#### [AIM OF THE EXERCISE]
Set every line of the data down again exactly, and keep the pictures out.

#### [COLLECTED MATERIAL]
* * * * * * *
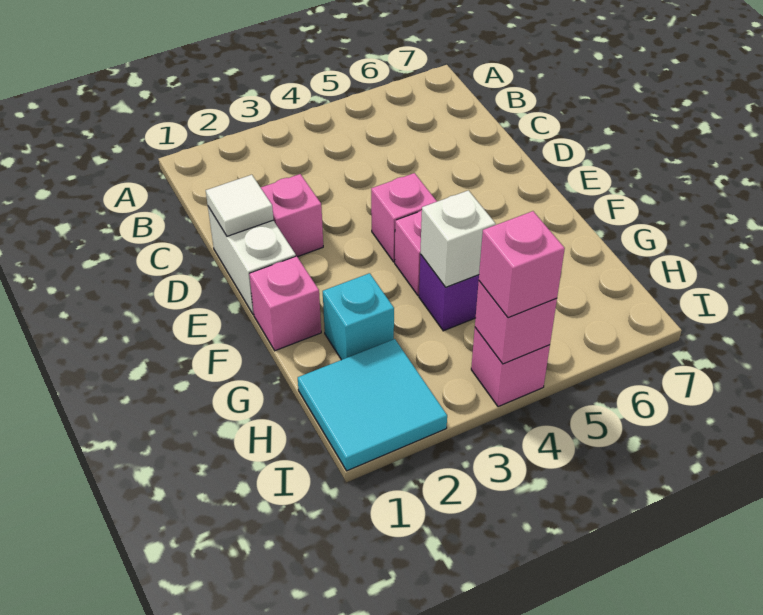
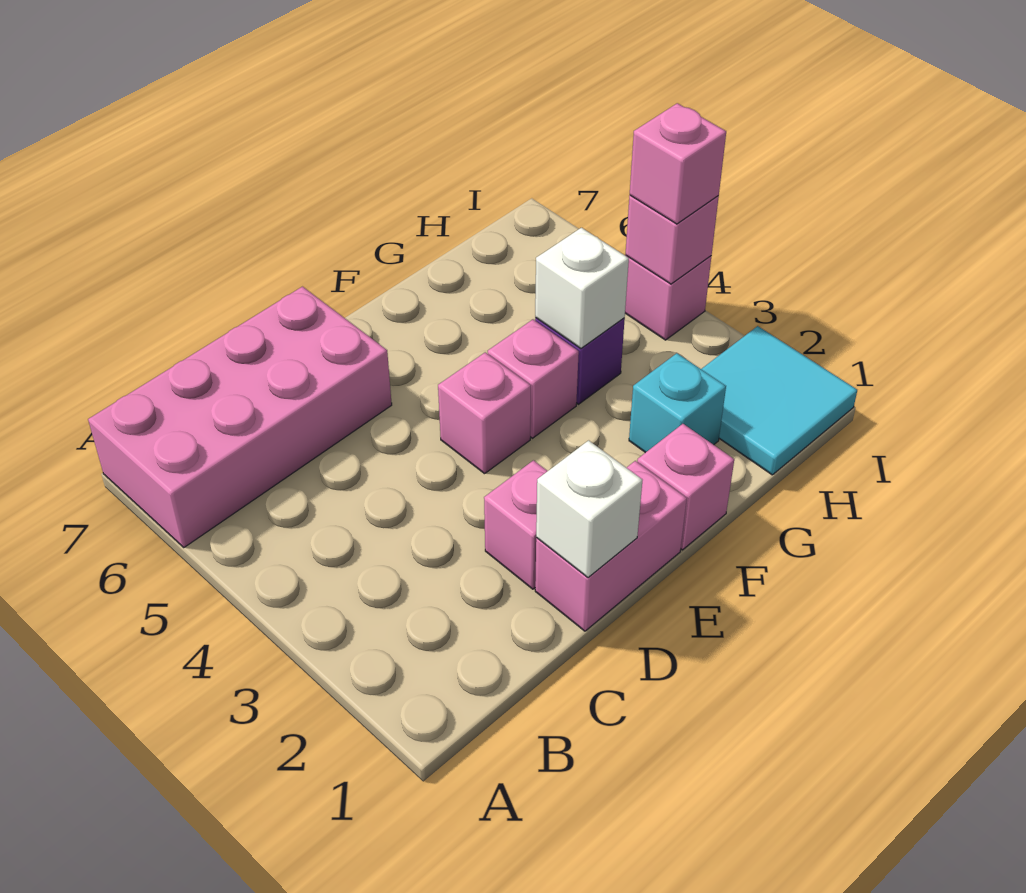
none -> pink brick A6:D7 level 1
white brick D1:E1 level 1 -> pink brick D1:E1 level 1
white tile D1 level 2 -> white brick D1 level 2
* * * * * * *
#### [RESULT OF THIS EXERCISE]
none -> pink brick A6:D7 level 1
white brick D1:E1 level 1 -> pink brick D1:E1 level 1
white tile D1 level 2 -> white brick D1 level 2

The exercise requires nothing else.